## [Records to use]
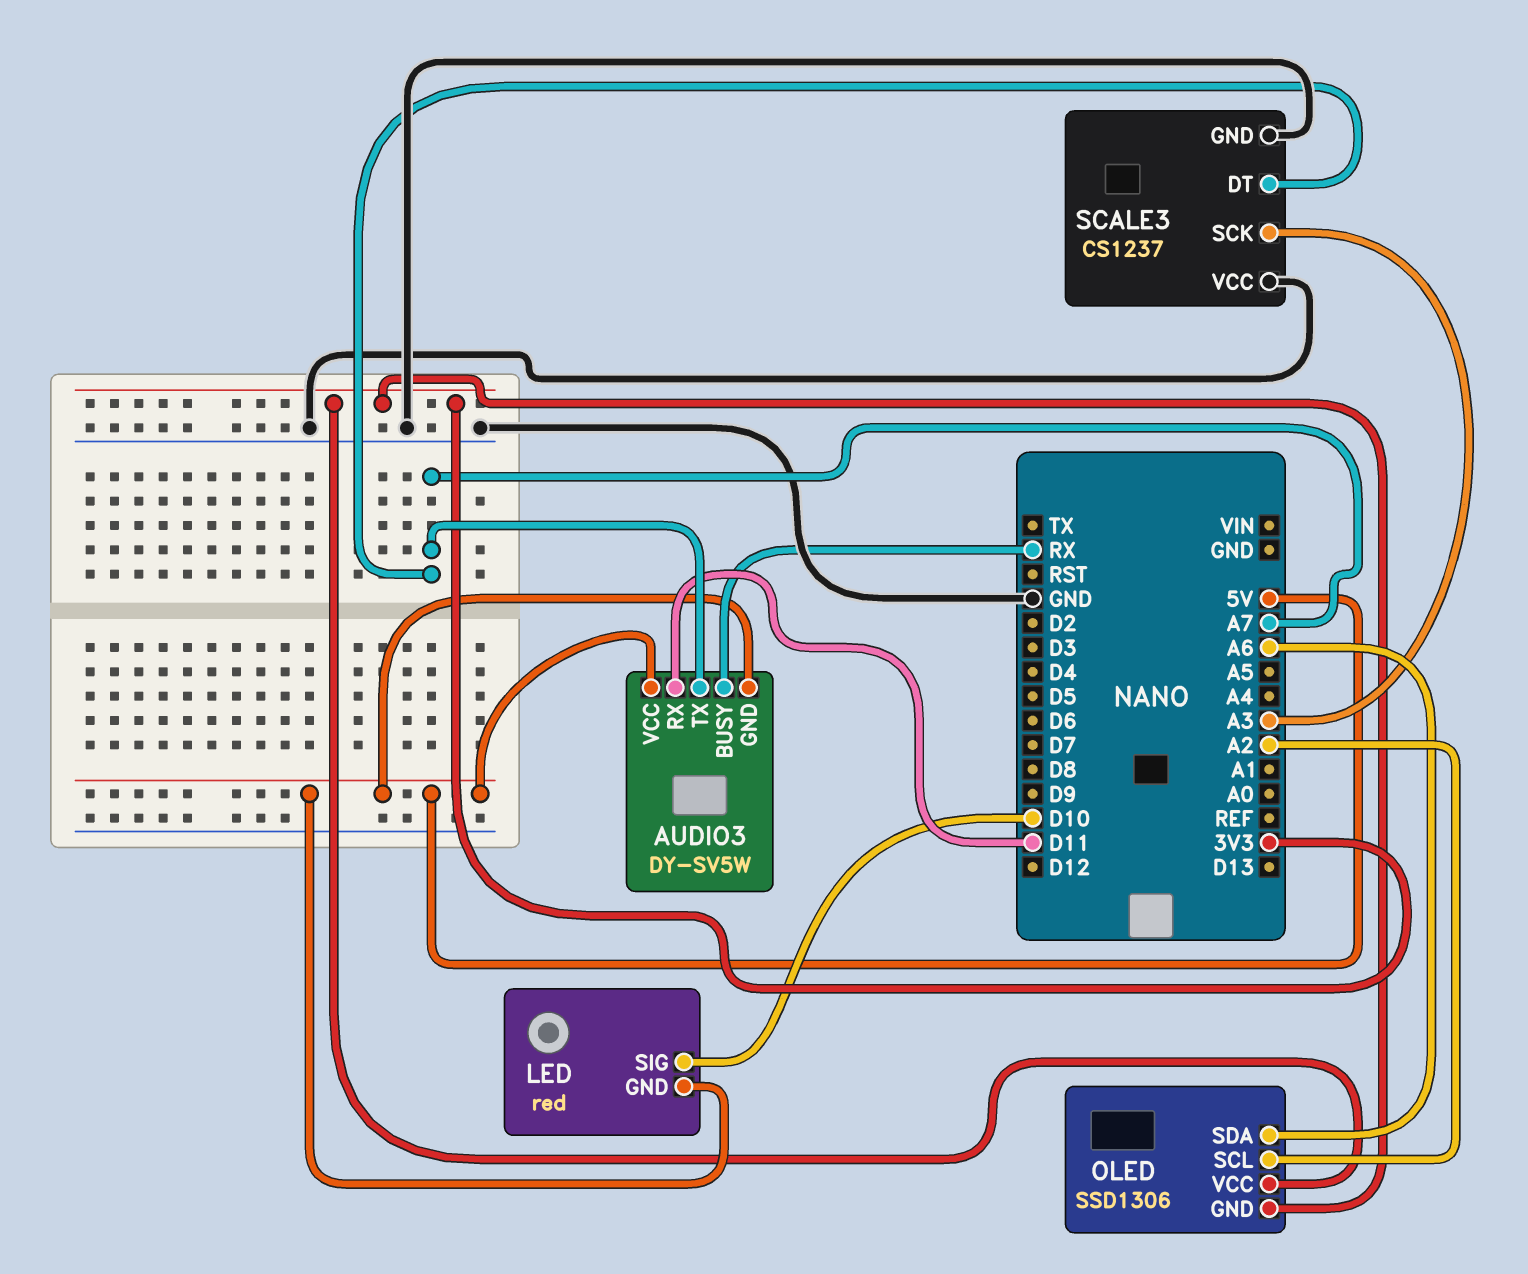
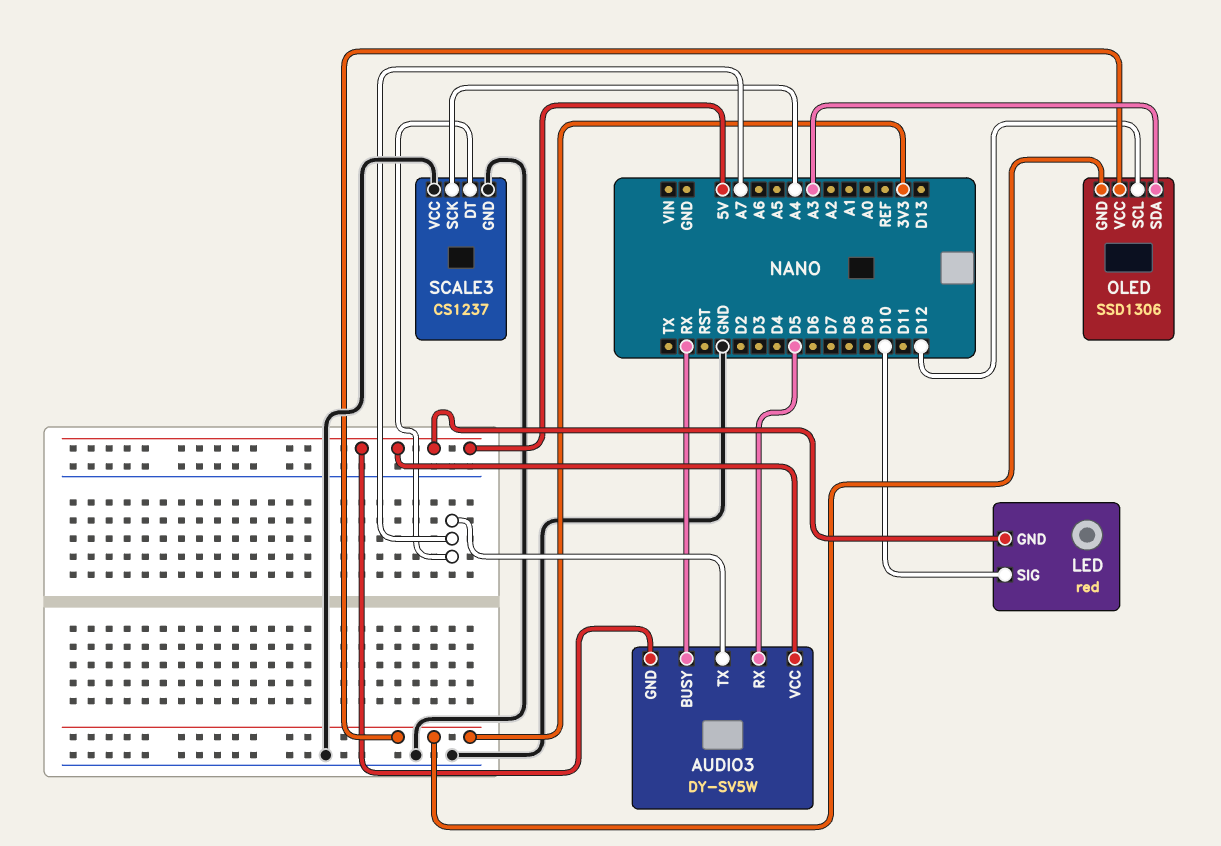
AUDIO3 pin RX: D11 -> D5
OLED pin SCL: A2 -> D12
OLED pin SDA: A6 -> A3
SCALE3 pin SCK: A3 -> A4

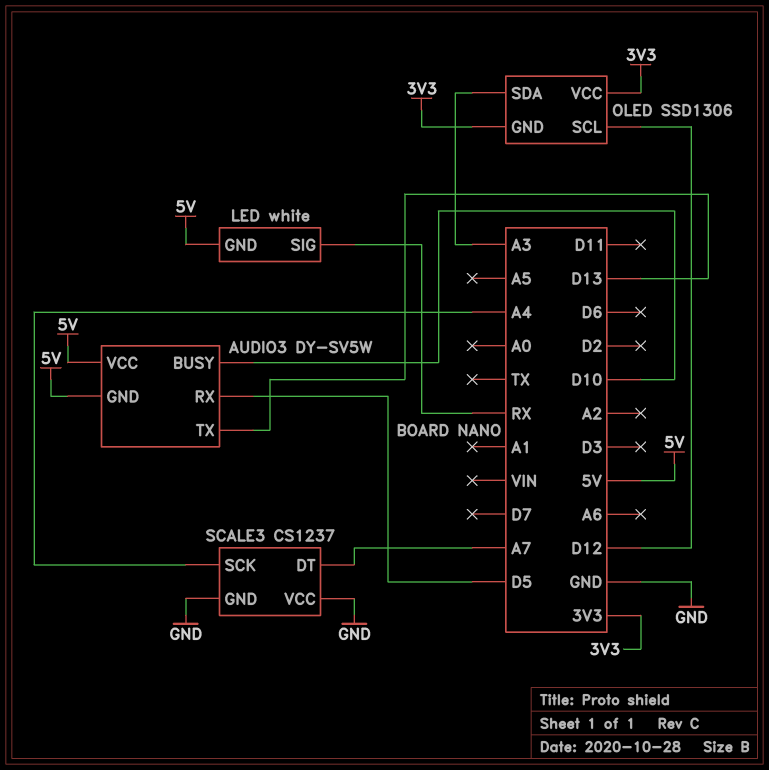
AUDIO3 pin BUSY: RX -> D10
AUDIO3 pin TX: A7 -> D13
LED: red -> white
LED pin SIG: D10 -> RX

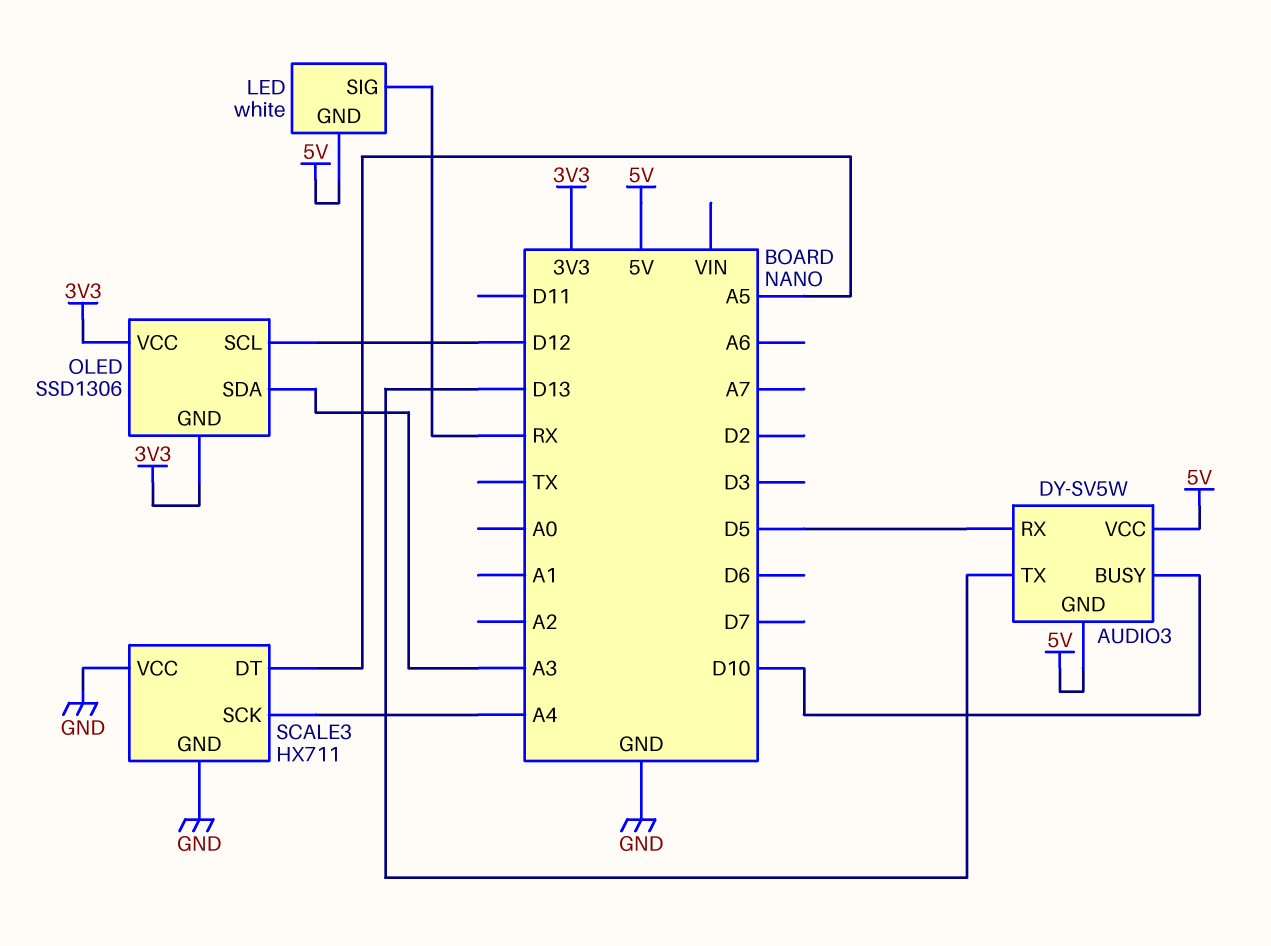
SCALE3: CS1237 -> HX711
SCALE3 pin DT: A7 -> A5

## [Exercise details]
Although the records above include pictures, the copy must contain only their exact text.

## [Expected output]
AUDIO3 pin RX: D11 -> D5
OLED pin SCL: A2 -> D12
OLED pin SDA: A6 -> A3
SCALE3 pin SCK: A3 -> A4

AUDIO3 pin BUSY: RX -> D10
AUDIO3 pin TX: A7 -> D13
LED: red -> white
LED pin SIG: D10 -> RX

SCALE3: CS1237 -> HX711
SCALE3 pin DT: A7 -> A5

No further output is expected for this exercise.